- [Brief]
Copy out every line of the material below word for word, with no changes.

- [Data]
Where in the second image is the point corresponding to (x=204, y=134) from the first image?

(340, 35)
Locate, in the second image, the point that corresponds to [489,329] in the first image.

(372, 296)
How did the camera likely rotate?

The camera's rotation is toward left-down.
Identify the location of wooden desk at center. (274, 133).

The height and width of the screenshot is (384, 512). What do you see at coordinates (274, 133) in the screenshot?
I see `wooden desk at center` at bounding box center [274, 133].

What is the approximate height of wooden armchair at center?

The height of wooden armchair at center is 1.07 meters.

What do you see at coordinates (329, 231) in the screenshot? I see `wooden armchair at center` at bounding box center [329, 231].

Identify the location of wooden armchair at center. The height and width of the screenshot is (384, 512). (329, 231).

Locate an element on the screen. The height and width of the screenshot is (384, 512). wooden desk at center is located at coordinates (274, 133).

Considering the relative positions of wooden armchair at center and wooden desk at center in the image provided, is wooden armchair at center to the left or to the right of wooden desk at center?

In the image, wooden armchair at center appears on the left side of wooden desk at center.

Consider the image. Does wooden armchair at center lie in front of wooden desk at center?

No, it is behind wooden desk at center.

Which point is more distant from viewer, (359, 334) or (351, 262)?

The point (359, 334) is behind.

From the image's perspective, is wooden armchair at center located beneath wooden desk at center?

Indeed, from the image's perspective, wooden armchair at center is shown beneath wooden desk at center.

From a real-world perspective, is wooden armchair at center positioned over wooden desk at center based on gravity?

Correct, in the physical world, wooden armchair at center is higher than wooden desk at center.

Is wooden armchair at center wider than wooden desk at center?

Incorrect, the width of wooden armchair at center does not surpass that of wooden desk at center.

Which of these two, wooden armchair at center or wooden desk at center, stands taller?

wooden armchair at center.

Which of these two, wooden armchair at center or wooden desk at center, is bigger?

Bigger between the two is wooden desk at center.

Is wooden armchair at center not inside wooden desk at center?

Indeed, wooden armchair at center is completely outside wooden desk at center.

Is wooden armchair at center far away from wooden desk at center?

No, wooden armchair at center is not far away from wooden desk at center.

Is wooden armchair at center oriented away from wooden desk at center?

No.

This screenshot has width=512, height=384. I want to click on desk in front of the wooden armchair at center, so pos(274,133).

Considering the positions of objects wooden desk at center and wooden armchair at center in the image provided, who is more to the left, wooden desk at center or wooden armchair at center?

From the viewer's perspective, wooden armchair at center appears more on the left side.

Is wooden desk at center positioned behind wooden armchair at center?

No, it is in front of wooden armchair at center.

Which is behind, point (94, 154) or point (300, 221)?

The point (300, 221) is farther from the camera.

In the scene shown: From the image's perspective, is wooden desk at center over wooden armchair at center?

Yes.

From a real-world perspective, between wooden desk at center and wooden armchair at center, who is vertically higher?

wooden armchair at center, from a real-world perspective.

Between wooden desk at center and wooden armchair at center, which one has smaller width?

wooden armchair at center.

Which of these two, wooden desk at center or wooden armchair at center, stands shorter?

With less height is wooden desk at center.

- [Answer space]
Where in the second image is the point corresponding to (x=204, y=134) from the first image?

(340, 35)
Locate, in the second image, the point that corresponds to [489,329] in the first image.

(372, 296)
How did the camera likely rotate?

The camera's rotation is toward left-down.
Identify the location of wooden desk at center. (274, 133).

The height and width of the screenshot is (384, 512). What do you see at coordinates (274, 133) in the screenshot?
I see `wooden desk at center` at bounding box center [274, 133].

What is the approximate height of wooden armchair at center?

The height of wooden armchair at center is 1.07 meters.

What do you see at coordinates (329, 231) in the screenshot? I see `wooden armchair at center` at bounding box center [329, 231].

Identify the location of wooden armchair at center. The height and width of the screenshot is (384, 512). (329, 231).

Locate an element on the screen. The height and width of the screenshot is (384, 512). wooden desk at center is located at coordinates (274, 133).

Considering the relative positions of wooden armchair at center and wooden desk at center in the image provided, is wooden armchair at center to the left or to the right of wooden desk at center?

In the image, wooden armchair at center appears on the left side of wooden desk at center.

Consider the image. Does wooden armchair at center lie in front of wooden desk at center?

No, it is behind wooden desk at center.

Which point is more distant from viewer, (359, 334) or (351, 262)?

The point (359, 334) is behind.

From the image's perspective, is wooden armchair at center located beneath wooden desk at center?

Indeed, from the image's perspective, wooden armchair at center is shown beneath wooden desk at center.

From a real-world perspective, is wooden armchair at center positioned over wooden desk at center based on gravity?

Correct, in the physical world, wooden armchair at center is higher than wooden desk at center.

Is wooden armchair at center wider than wooden desk at center?

Incorrect, the width of wooden armchair at center does not surpass that of wooden desk at center.

Which of these two, wooden armchair at center or wooden desk at center, stands taller?

wooden armchair at center.

Which of these two, wooden armchair at center or wooden desk at center, is bigger?

Bigger between the two is wooden desk at center.

Is wooden armchair at center not inside wooden desk at center?

Indeed, wooden armchair at center is completely outside wooden desk at center.

Is wooden armchair at center far away from wooden desk at center?

No, wooden armchair at center is not far away from wooden desk at center.

Is wooden armchair at center oriented away from wooden desk at center?

No.

This screenshot has width=512, height=384. I want to click on desk in front of the wooden armchair at center, so pos(274,133).

Considering the positions of objects wooden desk at center and wooden armchair at center in the image provided, who is more to the left, wooden desk at center or wooden armchair at center?

From the viewer's perspective, wooden armchair at center appears more on the left side.

Is wooden desk at center positioned behind wooden armchair at center?

No, it is in front of wooden armchair at center.

Which is behind, point (94, 154) or point (300, 221)?

The point (300, 221) is farther from the camera.

In the scene shown: From the image's perspective, is wooden desk at center over wooden armchair at center?

Yes.

From a real-world perspective, between wooden desk at center and wooden armchair at center, who is vertically higher?

wooden armchair at center, from a real-world perspective.

Between wooden desk at center and wooden armchair at center, which one has smaller width?

wooden armchair at center.

Which of these two, wooden desk at center or wooden armchair at center, stands shorter?

With less height is wooden desk at center.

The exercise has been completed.